ACTIVITY: Repeat the data verbatim, images excluded.

[Records contained in a dataset]
━━━━━━━━━━━━━━━━━━━━

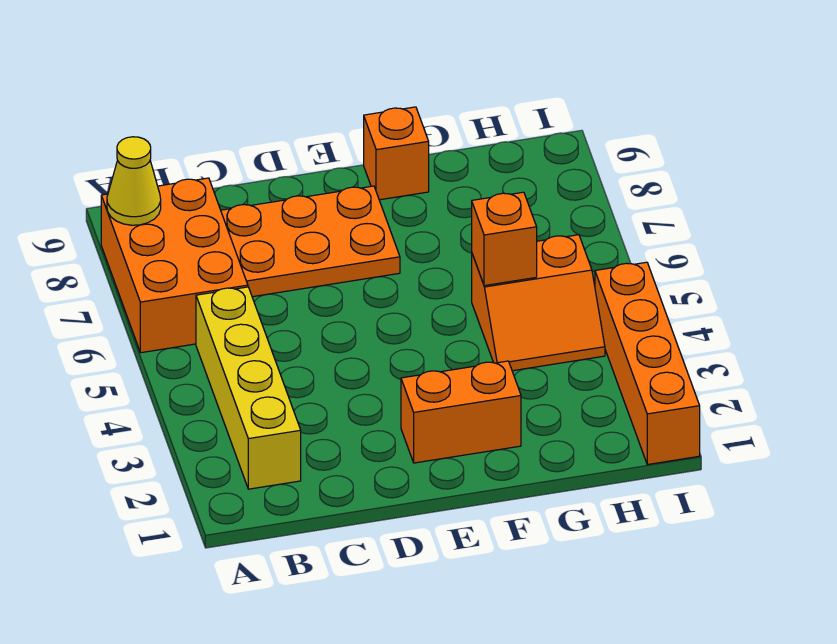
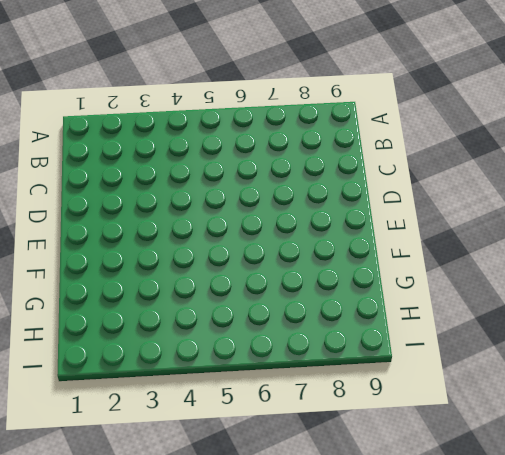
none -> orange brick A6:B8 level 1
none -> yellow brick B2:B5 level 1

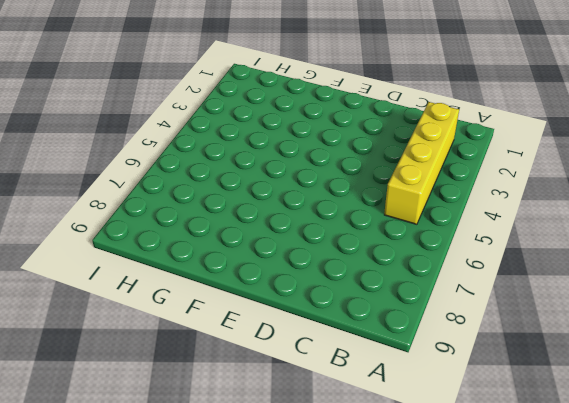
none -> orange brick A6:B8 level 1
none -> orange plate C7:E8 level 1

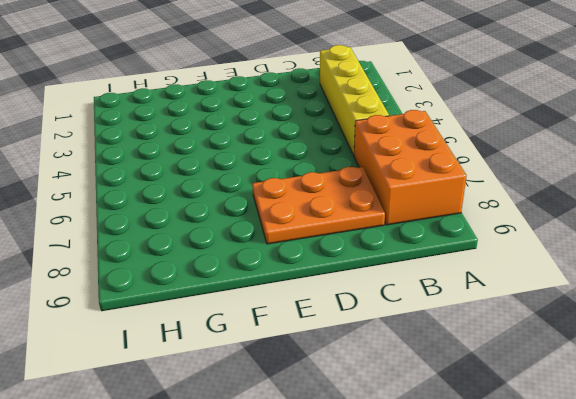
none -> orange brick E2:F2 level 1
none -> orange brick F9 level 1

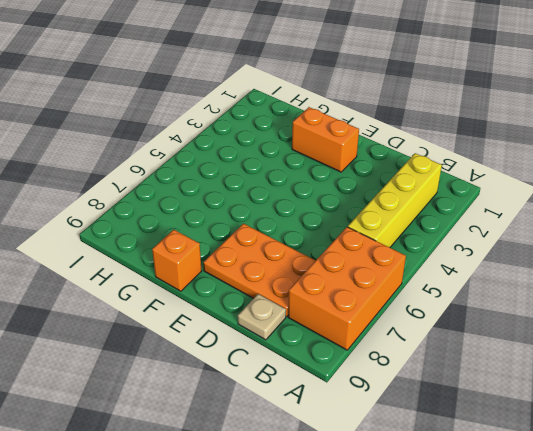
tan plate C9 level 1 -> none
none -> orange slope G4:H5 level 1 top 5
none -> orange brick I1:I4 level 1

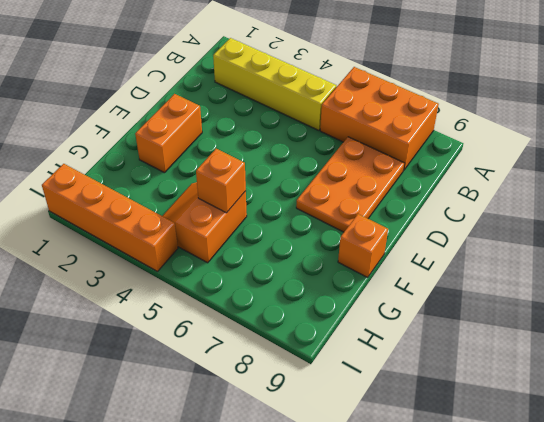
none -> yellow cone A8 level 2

━━━━━━━━━━━━━━━━━━━━

REPLY TO THE EXERCISE:
none -> orange brick A6:B8 level 1
none -> yellow brick B2:B5 level 1

none -> orange brick A6:B8 level 1
none -> orange plate C7:E8 level 1

none -> orange brick E2:F2 level 1
none -> orange brick F9 level 1

tan plate C9 level 1 -> none
none -> orange slope G4:H5 level 1 top 5
none -> orange brick I1:I4 level 1

none -> yellow cone A8 level 2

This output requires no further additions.